[Available records]

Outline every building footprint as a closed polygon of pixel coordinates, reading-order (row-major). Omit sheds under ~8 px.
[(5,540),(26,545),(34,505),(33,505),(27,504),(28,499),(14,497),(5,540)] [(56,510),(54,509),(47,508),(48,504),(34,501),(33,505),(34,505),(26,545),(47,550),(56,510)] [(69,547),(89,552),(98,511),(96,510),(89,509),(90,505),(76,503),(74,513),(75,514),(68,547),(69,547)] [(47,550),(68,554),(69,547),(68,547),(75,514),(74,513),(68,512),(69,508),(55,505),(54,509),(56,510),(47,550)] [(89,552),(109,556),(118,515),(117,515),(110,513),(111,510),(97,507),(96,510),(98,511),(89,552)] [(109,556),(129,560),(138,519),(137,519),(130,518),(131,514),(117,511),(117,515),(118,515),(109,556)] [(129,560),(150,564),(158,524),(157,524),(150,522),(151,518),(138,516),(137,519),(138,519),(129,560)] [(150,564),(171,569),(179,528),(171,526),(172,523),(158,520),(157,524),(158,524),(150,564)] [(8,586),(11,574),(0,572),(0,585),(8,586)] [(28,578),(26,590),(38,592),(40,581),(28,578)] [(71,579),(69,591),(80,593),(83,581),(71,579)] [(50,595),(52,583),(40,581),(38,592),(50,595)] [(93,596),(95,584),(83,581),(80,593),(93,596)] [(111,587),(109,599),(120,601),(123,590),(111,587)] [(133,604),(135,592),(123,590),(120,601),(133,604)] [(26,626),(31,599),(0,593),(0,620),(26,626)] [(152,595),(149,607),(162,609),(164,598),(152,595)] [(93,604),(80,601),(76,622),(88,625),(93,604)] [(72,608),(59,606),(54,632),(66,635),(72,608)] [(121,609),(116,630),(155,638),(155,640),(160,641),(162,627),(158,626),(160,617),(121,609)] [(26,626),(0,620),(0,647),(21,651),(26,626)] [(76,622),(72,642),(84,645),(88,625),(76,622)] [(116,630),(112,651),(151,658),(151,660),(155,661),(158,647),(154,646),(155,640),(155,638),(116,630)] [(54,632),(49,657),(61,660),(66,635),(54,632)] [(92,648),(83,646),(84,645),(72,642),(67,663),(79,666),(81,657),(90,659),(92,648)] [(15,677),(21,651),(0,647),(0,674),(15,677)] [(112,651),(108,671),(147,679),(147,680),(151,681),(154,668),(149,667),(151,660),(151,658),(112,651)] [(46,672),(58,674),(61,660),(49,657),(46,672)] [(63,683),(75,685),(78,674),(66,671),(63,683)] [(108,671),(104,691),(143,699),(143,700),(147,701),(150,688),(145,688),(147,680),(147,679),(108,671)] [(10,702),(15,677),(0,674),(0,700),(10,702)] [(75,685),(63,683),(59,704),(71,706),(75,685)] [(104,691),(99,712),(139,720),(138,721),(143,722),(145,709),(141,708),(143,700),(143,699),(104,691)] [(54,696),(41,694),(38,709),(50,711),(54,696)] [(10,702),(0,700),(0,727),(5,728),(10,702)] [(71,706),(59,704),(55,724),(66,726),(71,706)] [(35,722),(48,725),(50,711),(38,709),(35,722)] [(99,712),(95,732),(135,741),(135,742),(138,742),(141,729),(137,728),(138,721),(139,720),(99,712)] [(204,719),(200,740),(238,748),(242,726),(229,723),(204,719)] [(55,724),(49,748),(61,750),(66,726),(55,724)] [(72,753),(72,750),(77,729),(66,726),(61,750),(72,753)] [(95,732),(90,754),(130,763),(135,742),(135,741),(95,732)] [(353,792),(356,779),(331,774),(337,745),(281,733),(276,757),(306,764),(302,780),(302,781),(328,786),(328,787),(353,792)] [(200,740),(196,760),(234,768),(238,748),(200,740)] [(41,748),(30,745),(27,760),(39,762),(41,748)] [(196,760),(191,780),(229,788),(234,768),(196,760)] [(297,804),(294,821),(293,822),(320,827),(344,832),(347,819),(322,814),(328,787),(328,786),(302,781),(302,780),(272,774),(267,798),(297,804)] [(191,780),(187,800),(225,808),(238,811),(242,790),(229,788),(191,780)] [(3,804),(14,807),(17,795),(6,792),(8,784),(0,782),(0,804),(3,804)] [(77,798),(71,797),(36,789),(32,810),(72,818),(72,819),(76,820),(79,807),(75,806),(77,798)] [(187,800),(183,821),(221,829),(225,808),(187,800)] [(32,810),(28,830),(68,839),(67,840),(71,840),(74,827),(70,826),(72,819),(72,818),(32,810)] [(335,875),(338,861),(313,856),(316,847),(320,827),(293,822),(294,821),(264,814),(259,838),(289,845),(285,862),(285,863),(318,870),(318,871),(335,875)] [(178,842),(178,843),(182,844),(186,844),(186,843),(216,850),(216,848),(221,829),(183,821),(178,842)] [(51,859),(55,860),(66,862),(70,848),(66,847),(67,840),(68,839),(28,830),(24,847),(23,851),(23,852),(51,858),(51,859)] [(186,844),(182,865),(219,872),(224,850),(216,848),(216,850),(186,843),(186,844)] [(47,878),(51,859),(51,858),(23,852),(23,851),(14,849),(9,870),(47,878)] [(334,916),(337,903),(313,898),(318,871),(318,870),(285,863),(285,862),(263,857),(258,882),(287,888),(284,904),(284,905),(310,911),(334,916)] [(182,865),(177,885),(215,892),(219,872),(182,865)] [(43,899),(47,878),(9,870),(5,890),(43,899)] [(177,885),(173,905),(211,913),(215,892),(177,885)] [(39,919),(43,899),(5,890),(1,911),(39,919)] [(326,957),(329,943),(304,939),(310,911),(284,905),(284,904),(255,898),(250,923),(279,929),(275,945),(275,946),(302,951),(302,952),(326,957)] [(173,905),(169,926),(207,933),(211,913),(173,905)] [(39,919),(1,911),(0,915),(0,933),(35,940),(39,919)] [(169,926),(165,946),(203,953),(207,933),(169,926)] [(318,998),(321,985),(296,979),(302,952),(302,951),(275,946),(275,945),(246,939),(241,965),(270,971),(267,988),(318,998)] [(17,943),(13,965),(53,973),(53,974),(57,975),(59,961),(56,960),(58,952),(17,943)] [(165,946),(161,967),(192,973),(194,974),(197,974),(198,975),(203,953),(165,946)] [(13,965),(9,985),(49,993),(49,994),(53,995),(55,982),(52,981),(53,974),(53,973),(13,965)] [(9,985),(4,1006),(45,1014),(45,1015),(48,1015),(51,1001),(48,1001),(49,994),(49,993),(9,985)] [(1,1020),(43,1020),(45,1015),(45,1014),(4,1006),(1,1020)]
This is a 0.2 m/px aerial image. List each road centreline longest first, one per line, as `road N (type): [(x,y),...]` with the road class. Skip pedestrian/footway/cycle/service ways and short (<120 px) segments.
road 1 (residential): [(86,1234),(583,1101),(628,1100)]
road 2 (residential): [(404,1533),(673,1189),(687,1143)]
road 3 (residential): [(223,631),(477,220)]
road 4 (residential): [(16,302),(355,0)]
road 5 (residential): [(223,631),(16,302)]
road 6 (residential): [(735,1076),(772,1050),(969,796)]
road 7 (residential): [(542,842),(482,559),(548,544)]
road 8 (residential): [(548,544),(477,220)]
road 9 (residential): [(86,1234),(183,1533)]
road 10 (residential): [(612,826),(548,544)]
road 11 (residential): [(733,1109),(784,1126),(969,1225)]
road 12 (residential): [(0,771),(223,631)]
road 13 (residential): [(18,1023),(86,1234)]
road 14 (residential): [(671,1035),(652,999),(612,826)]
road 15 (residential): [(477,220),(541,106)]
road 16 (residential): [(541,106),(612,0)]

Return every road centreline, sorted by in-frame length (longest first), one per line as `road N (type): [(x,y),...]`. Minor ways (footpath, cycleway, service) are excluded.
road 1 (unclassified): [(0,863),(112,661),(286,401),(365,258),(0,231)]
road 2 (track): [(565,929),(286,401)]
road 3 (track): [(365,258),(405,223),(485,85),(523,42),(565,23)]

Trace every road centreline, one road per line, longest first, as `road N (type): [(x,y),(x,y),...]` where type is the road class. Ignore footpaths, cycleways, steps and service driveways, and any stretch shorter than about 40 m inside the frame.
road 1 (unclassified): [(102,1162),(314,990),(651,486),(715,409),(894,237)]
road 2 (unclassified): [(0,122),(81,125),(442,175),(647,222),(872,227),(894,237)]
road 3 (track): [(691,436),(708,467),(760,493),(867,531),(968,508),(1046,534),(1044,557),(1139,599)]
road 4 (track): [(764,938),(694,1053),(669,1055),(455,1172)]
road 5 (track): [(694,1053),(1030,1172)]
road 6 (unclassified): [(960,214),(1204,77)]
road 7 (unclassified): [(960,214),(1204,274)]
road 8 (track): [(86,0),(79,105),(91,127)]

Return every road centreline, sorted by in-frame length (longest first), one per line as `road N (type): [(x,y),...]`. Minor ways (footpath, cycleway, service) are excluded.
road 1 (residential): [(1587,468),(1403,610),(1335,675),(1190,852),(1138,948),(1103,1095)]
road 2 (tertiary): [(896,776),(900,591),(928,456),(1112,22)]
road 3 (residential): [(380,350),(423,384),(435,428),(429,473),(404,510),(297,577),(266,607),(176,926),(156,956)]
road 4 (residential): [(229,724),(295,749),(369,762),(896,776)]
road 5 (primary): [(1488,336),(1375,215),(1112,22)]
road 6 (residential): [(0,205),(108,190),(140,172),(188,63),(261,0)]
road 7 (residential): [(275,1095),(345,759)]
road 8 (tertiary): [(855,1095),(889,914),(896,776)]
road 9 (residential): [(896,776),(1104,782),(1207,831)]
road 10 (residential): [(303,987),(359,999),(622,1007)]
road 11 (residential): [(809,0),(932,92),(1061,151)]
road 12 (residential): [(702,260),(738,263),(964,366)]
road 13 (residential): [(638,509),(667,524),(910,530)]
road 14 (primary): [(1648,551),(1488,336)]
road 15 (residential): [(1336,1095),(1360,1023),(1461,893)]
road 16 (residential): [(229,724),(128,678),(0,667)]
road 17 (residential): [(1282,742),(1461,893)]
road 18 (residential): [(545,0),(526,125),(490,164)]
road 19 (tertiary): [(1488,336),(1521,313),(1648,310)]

[/Available records]

## Directions
Each line in the data where the string "longest" occurs should be identified and copied.

## Answer box
This is a 0.2 m/px aerial image. List each road centreline longest first, one per line, as `road N (type): [(x,y),...]` with the road class. Skip pedestrian/footway/cycle/service ways and short (<120 px) segments.
Return every road centreline, sorted by in-frame length (longest first), one per line as `road N (type): [(x,y),...]`. Minor ways (footpath, cycleway, service) are excluded.
Trace every road centreline, one road per line, longest first, as `road N (type): [(x,y),(x,y),...]` where type is the road class. Ignore footpaths, cycleways, steps and service driveways, and any stretch shorter than about 40 m inside the frame.
Return every road centreline, sorted by in-frame length (longest first), one per line as `road N (type): [(x,y),...]`. Minor ways (footpath, cycleway, service) are excluded.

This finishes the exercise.